## Given problem
The lines to extract start at the one containing "See the attached" and end with the last line; give them exactly and nothing more.

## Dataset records
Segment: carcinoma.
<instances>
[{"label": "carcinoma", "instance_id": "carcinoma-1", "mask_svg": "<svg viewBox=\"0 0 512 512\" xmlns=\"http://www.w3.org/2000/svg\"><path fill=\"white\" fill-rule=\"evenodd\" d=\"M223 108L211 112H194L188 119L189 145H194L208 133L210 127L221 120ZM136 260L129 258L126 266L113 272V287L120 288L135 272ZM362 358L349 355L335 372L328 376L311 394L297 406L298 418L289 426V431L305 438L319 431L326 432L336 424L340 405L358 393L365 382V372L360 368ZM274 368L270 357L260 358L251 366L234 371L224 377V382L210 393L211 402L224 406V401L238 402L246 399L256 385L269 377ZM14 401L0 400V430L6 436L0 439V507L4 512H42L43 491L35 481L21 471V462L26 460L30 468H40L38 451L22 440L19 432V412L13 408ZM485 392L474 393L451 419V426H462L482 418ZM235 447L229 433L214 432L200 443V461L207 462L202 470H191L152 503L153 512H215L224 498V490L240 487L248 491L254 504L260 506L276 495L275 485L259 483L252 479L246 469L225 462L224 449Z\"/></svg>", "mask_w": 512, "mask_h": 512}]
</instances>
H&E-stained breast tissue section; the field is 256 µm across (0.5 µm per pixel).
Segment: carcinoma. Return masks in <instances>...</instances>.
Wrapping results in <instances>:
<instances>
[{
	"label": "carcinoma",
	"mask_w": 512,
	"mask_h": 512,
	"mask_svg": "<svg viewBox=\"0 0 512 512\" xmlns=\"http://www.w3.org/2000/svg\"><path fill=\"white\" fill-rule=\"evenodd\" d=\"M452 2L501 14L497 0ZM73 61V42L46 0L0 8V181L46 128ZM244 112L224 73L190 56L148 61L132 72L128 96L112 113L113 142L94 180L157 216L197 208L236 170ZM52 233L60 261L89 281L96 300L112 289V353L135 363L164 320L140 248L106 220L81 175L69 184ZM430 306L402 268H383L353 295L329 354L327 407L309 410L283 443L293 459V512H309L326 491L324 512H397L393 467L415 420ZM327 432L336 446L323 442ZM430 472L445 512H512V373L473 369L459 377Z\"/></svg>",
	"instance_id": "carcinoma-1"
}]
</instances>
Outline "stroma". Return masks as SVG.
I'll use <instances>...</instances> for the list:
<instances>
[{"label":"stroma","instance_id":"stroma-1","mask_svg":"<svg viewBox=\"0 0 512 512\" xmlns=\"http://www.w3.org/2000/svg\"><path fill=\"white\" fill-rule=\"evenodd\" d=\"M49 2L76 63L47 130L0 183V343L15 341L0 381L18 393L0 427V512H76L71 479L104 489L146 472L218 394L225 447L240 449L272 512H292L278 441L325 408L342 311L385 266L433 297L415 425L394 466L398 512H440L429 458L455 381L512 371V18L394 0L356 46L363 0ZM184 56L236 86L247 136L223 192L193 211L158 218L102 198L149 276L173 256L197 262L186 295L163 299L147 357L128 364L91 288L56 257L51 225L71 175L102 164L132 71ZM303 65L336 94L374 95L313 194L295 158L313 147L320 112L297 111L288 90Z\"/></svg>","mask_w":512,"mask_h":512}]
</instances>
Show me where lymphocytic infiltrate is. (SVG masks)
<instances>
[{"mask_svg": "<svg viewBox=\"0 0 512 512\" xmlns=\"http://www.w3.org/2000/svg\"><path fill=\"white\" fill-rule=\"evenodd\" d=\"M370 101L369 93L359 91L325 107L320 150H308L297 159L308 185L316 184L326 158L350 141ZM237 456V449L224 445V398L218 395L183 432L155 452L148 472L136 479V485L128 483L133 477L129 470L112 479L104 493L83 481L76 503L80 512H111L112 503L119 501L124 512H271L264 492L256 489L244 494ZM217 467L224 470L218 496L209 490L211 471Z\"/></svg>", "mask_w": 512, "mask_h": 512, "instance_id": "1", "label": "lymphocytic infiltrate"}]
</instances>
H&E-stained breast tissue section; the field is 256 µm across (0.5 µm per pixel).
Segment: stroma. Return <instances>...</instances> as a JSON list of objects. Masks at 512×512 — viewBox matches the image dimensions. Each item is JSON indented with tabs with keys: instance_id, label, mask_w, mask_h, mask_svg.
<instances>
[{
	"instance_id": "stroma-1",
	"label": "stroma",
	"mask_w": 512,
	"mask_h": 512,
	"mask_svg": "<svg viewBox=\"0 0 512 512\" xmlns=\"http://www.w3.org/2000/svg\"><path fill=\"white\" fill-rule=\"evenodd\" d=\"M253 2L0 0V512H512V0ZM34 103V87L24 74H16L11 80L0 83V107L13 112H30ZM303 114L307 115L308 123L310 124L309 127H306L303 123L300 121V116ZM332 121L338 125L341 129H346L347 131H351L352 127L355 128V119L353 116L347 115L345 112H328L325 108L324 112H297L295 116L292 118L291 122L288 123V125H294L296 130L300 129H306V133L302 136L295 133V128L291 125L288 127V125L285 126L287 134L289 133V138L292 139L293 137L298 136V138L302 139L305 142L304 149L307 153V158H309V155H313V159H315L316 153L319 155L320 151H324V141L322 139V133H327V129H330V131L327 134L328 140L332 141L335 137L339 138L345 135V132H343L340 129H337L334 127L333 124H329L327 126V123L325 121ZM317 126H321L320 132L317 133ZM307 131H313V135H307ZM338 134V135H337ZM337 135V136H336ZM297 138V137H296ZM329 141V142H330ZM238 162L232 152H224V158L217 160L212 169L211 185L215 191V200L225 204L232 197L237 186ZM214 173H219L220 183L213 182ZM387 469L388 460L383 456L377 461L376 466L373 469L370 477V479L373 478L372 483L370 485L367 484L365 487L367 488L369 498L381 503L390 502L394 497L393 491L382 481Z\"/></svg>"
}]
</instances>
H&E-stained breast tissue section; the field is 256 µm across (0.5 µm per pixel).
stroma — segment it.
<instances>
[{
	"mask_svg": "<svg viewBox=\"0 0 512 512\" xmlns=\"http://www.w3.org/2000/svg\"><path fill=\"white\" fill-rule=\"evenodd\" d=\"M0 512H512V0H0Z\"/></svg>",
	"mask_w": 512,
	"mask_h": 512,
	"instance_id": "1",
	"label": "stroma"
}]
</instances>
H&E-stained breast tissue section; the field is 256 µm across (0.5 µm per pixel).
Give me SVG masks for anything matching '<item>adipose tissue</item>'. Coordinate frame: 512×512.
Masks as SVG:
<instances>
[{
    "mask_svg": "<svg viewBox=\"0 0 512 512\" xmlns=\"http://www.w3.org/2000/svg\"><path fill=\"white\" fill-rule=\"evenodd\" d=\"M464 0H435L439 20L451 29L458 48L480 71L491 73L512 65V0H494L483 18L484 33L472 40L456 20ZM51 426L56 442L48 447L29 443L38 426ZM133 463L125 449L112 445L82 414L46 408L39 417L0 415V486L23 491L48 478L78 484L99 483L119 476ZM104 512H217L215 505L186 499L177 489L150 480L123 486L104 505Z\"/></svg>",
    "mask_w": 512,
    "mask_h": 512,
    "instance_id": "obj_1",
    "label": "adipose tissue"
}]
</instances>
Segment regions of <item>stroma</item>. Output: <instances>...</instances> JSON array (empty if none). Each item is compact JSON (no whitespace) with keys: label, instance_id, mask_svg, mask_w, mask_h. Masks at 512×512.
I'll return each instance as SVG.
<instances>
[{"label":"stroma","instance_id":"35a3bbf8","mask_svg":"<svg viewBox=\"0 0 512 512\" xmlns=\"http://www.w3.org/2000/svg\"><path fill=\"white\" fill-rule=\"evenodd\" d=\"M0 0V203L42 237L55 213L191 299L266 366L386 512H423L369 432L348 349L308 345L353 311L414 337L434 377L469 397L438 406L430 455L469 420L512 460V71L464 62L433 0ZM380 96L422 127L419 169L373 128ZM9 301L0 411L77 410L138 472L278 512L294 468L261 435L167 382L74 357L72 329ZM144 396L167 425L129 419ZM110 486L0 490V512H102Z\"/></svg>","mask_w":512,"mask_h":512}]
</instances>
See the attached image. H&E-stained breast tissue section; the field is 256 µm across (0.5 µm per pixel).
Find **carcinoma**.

## Exercise output
See the attached image. H&E-stained breast tissue section; the field is 256 µm across (0.5 µm per pixel).
Find **carcinoma**.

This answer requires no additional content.